→ **PROBLEM DESCRIPTION**: The records below must be transcribed exactly, with each picture left out.
----
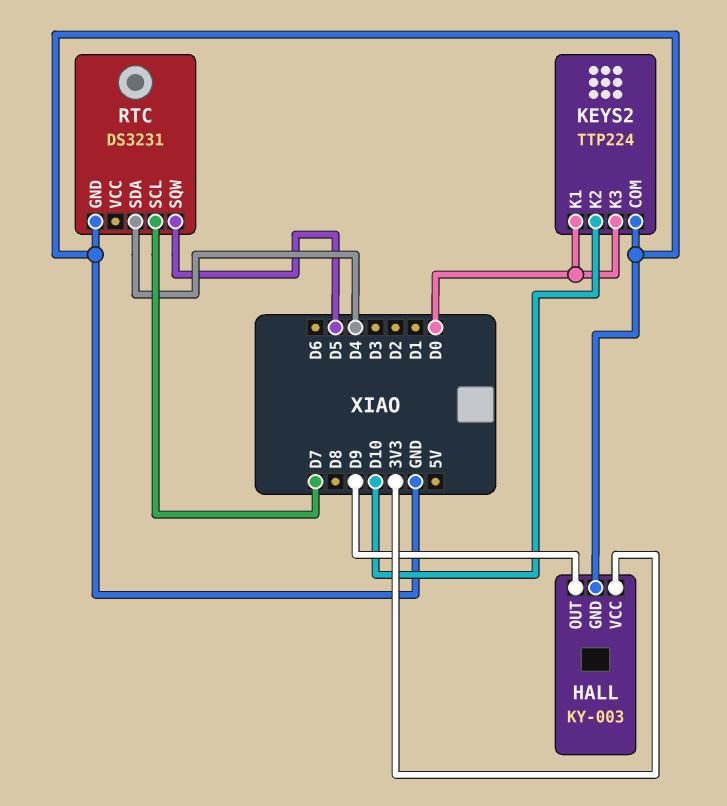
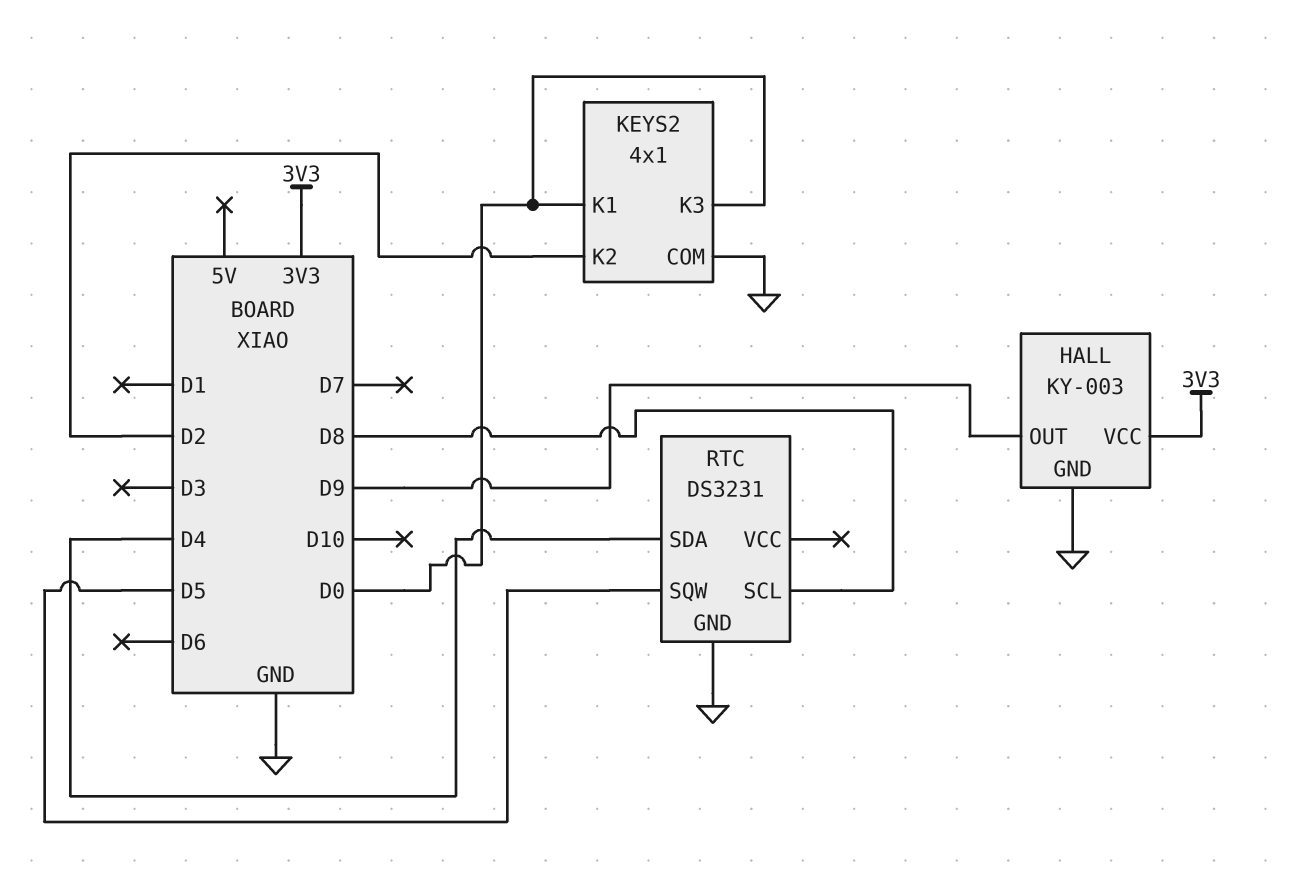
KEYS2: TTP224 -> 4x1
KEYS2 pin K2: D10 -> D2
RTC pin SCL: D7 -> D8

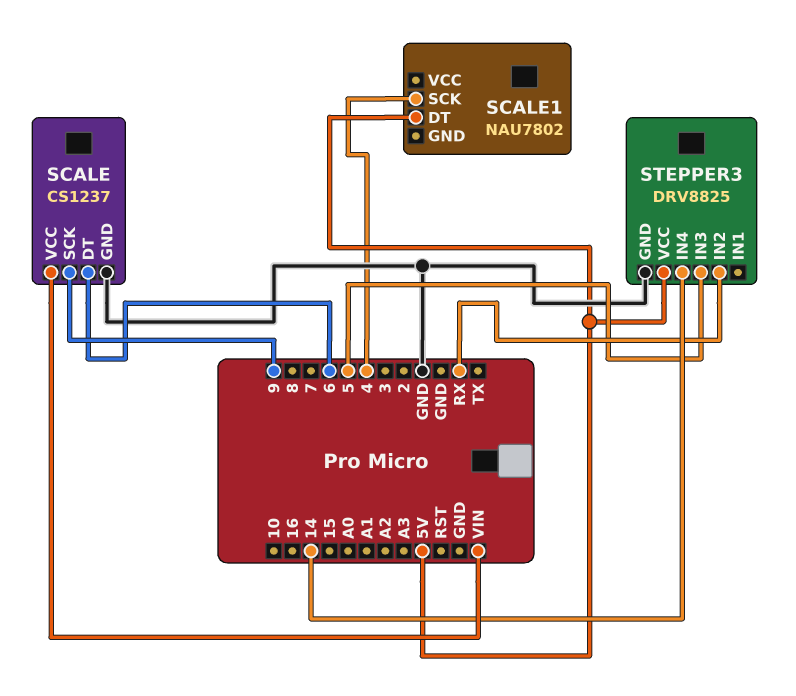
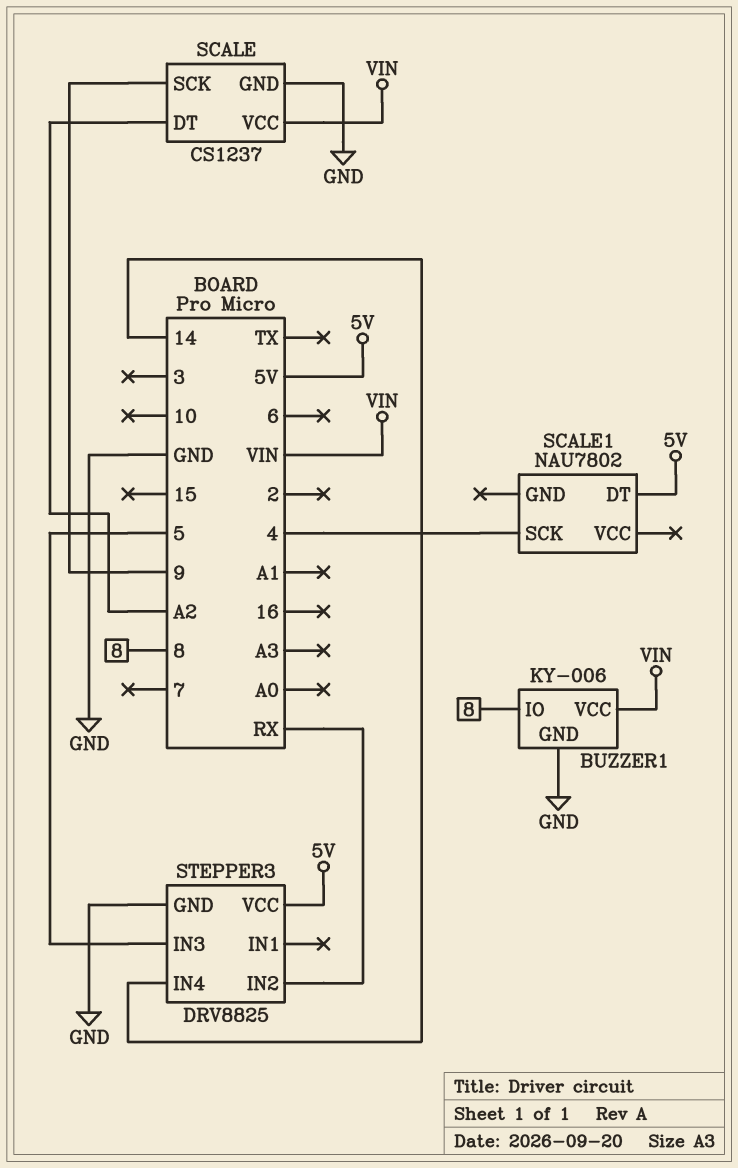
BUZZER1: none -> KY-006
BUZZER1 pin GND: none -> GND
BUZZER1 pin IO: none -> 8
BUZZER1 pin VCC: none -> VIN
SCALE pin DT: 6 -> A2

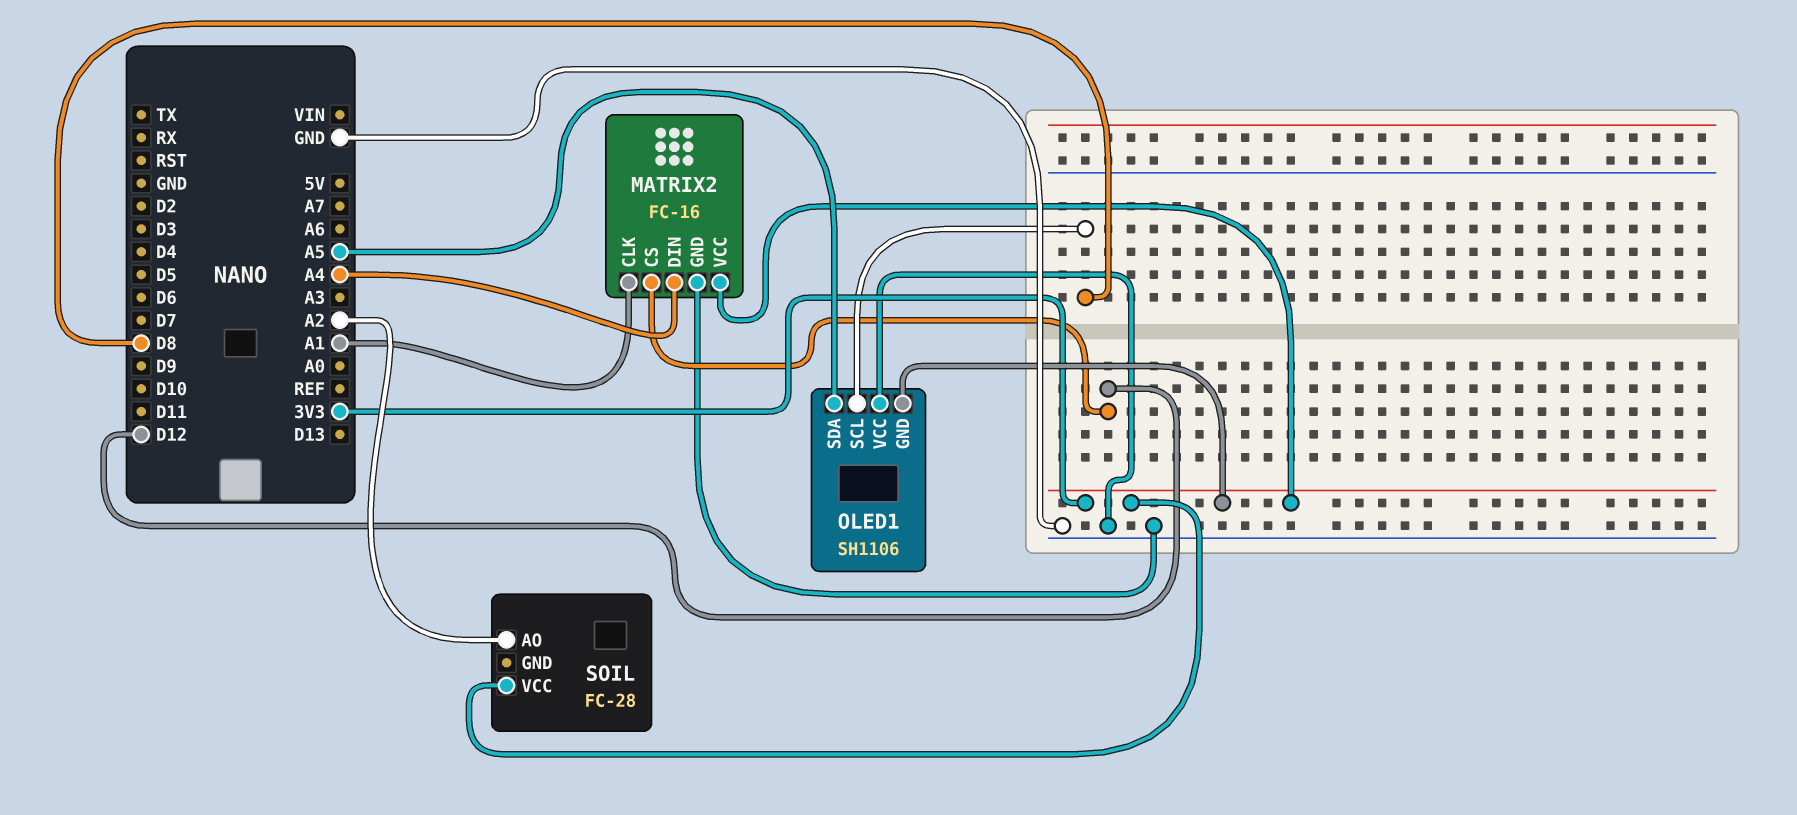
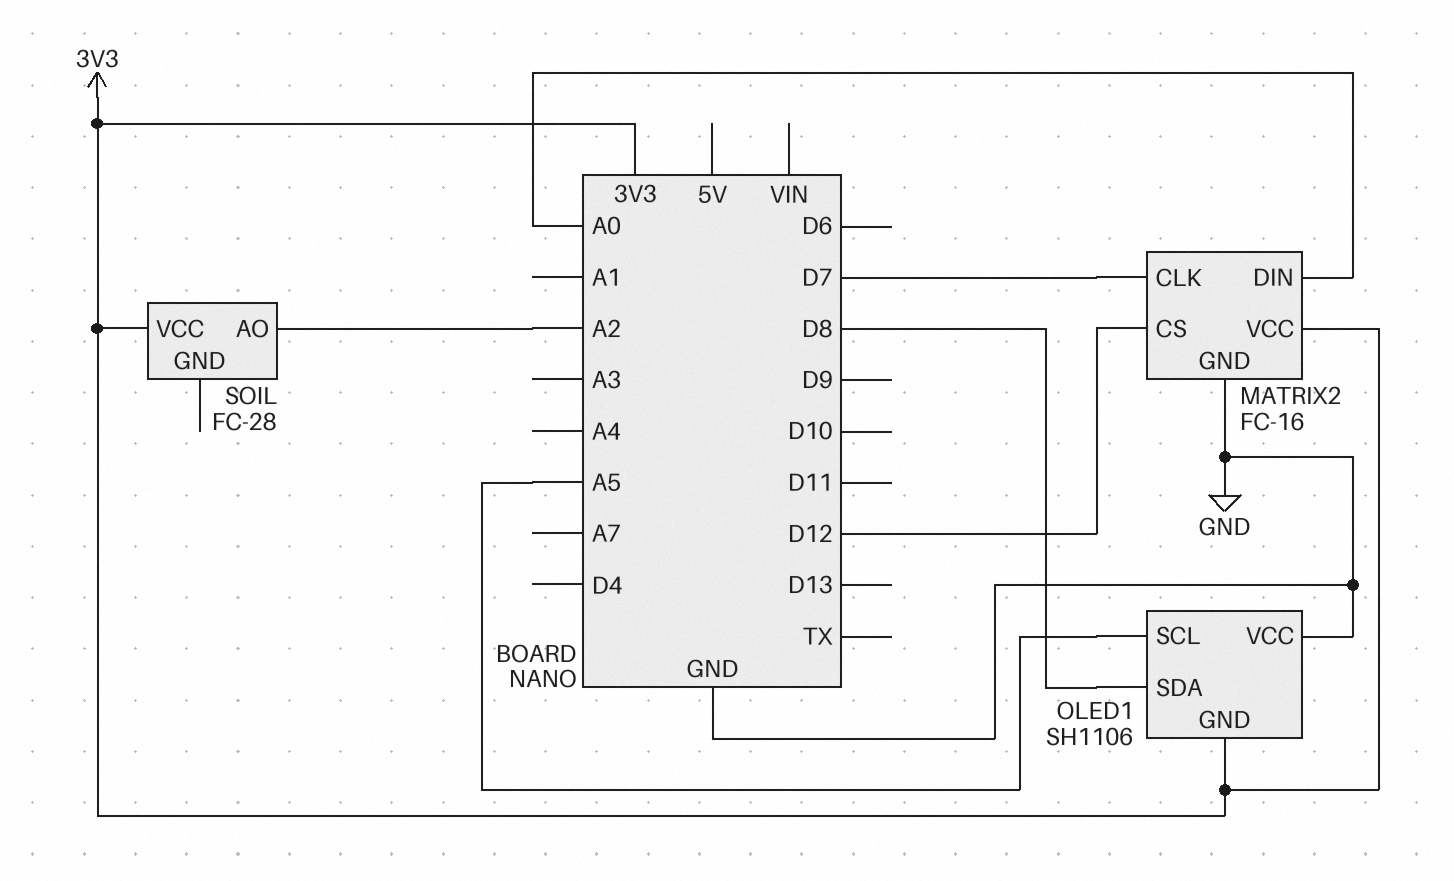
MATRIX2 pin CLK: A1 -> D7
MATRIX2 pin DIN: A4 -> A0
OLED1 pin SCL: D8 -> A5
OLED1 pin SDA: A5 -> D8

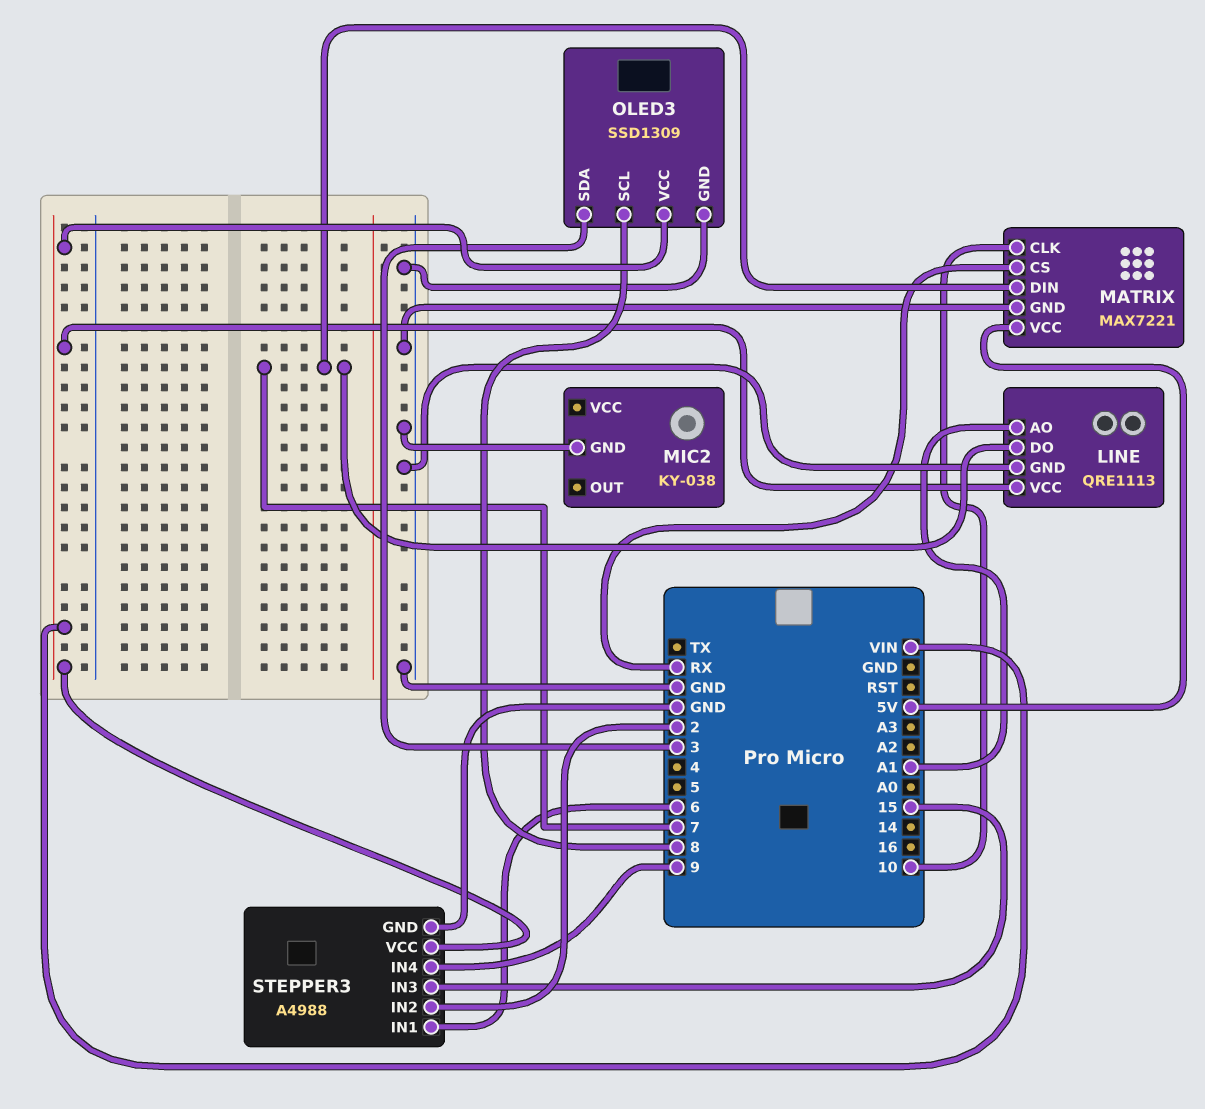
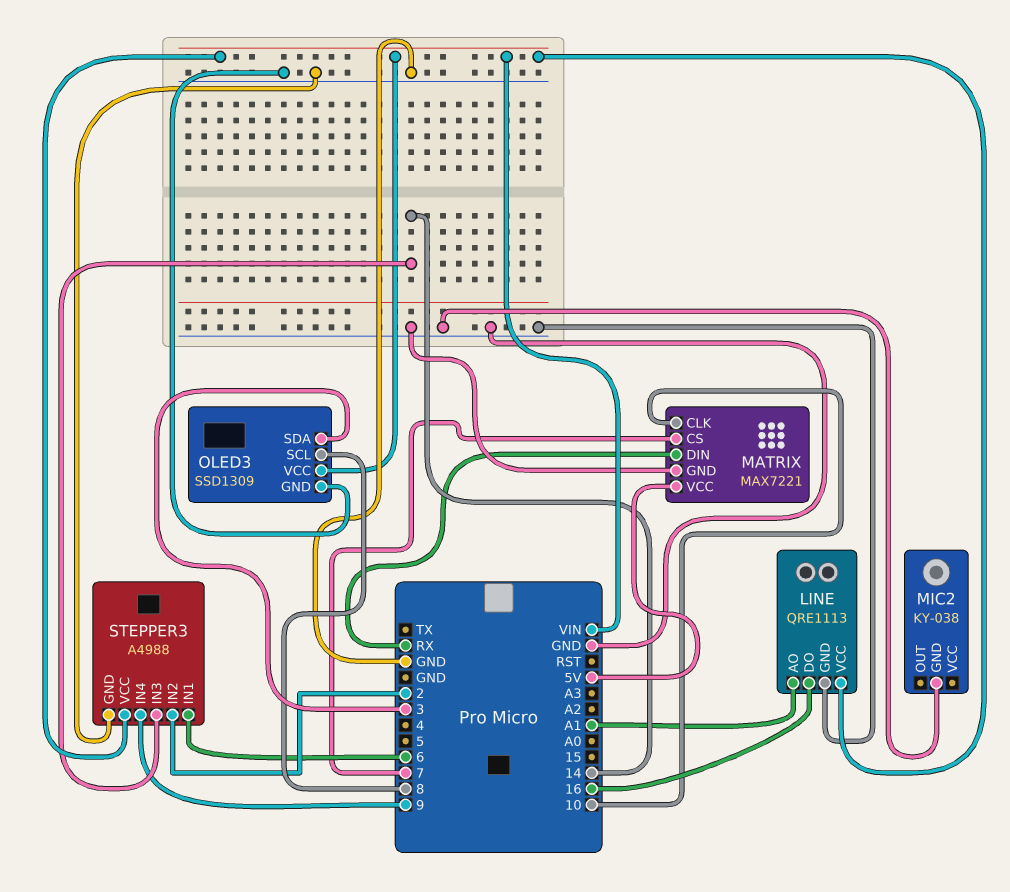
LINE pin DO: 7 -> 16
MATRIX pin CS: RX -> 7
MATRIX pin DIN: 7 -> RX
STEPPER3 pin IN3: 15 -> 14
----
→ **SOLVED EXERCISE**:
KEYS2: TTP224 -> 4x1
KEYS2 pin K2: D10 -> D2
RTC pin SCL: D7 -> D8

BUZZER1: none -> KY-006
BUZZER1 pin GND: none -> GND
BUZZER1 pin IO: none -> 8
BUZZER1 pin VCC: none -> VIN
SCALE pin DT: 6 -> A2

MATRIX2 pin CLK: A1 -> D7
MATRIX2 pin DIN: A4 -> A0
OLED1 pin SCL: D8 -> A5
OLED1 pin SDA: A5 -> D8

LINE pin DO: 7 -> 16
MATRIX pin CS: RX -> 7
MATRIX pin DIN: 7 -> RX
STEPPER3 pin IN3: 15 -> 14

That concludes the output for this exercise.